◆ EXCERPTED DATA:

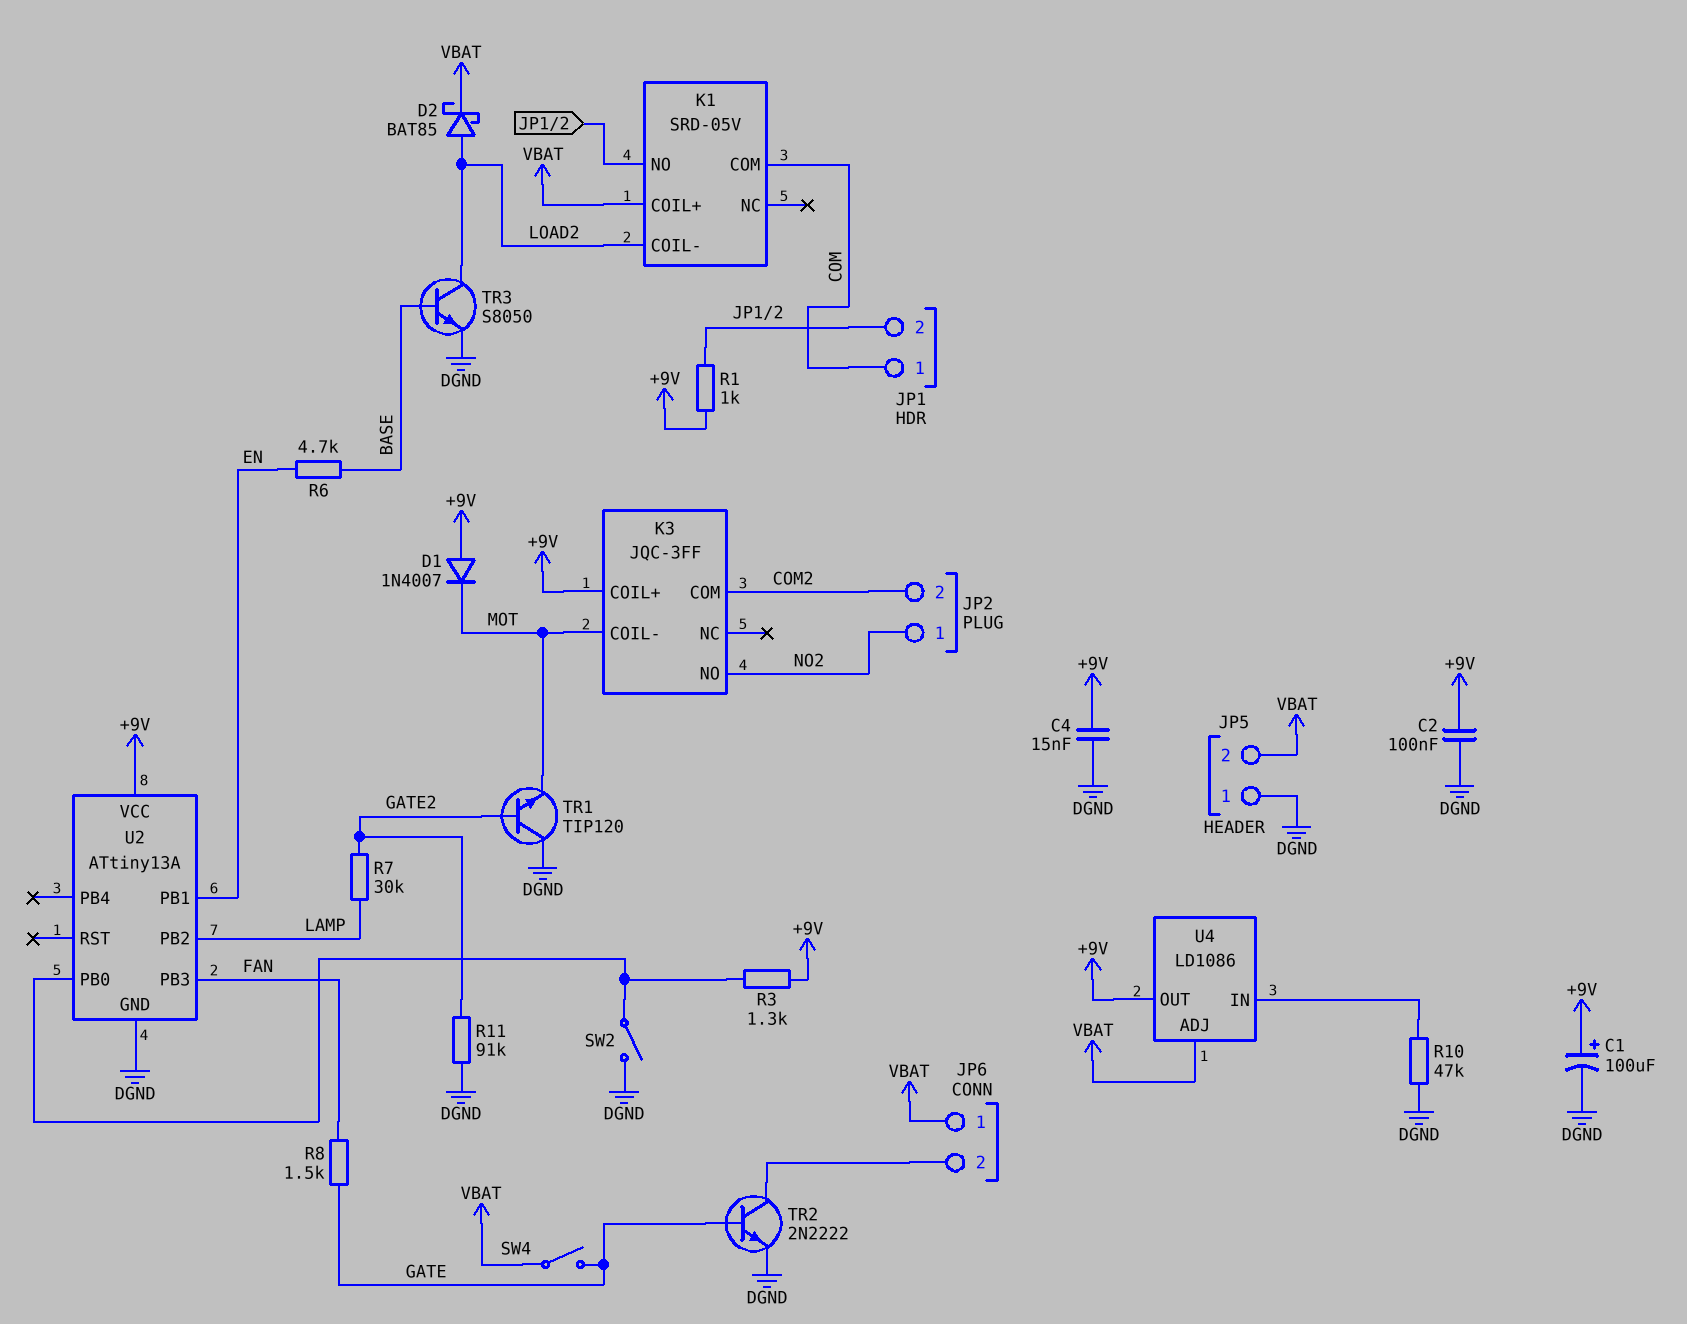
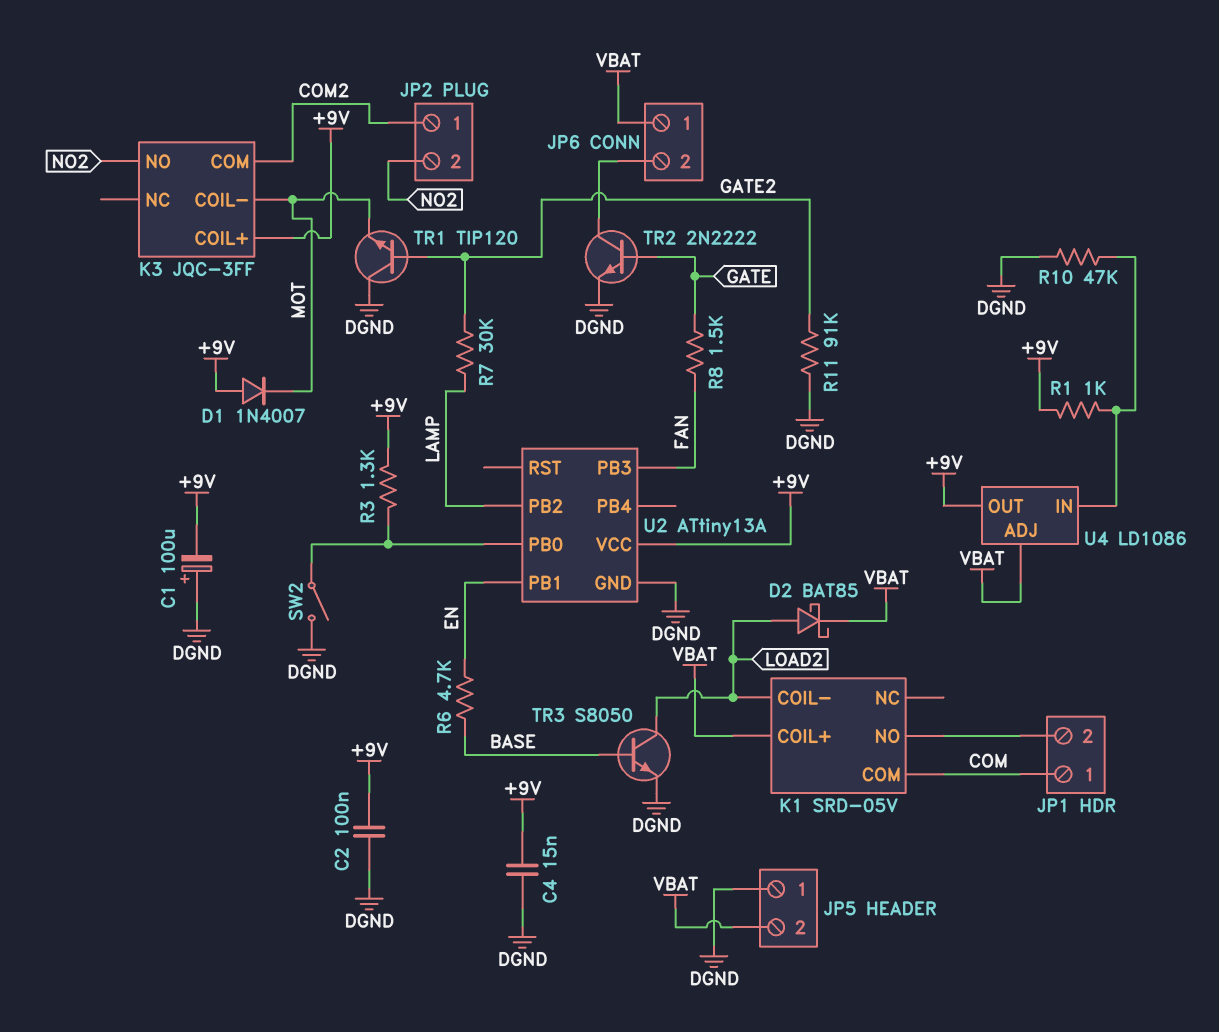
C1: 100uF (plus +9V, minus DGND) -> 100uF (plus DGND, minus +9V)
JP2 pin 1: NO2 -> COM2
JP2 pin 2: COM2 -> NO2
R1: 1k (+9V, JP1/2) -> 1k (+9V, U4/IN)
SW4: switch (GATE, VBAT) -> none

◆ EXERCISE REQUIREMENTS: Working from the material above, transcribe it exactly while omitting pictures.

◆ EXPECTED OUTPUT:
C1: 100uF (plus +9V, minus DGND) -> 100uF (plus DGND, minus +9V)
JP2 pin 1: NO2 -> COM2
JP2 pin 2: COM2 -> NO2
R1: 1k (+9V, JP1/2) -> 1k (+9V, U4/IN)
SW4: switch (GATE, VBAT) -> none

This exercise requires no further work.